(Listed entries begins)

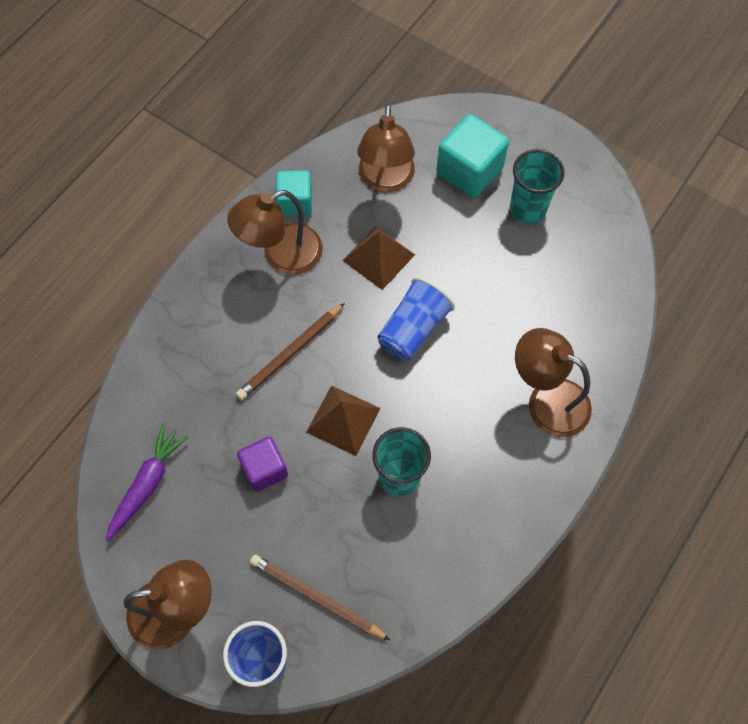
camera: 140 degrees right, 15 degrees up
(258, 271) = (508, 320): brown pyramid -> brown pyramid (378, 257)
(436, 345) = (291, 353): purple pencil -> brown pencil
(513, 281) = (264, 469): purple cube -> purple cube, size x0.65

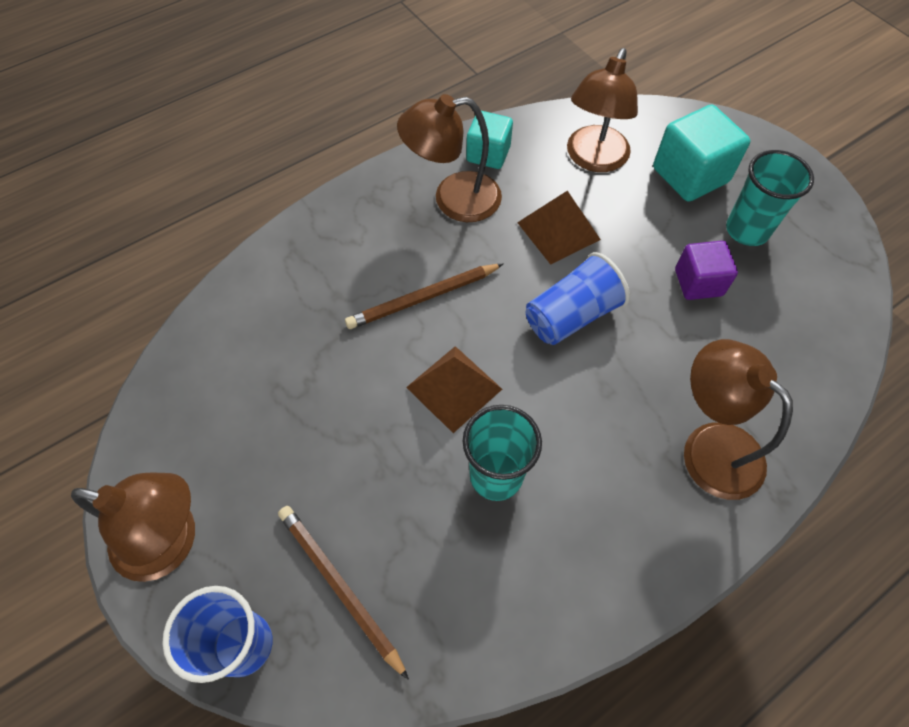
camera: 20 degrees right, 5 degrees down
(147, 484) = (208, 385): purple carrot -> none
(264, 469) = (342, 413): purple cube -> purple cube (698, 282)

(Listed entries ends)

Work required: Take every line from the data that contains the word "cube".

Output of the exercise:
(513, 281) = (264, 469): purple cube -> purple cube, size x0.65
(264, 469) = (342, 413): purple cube -> purple cube (698, 282)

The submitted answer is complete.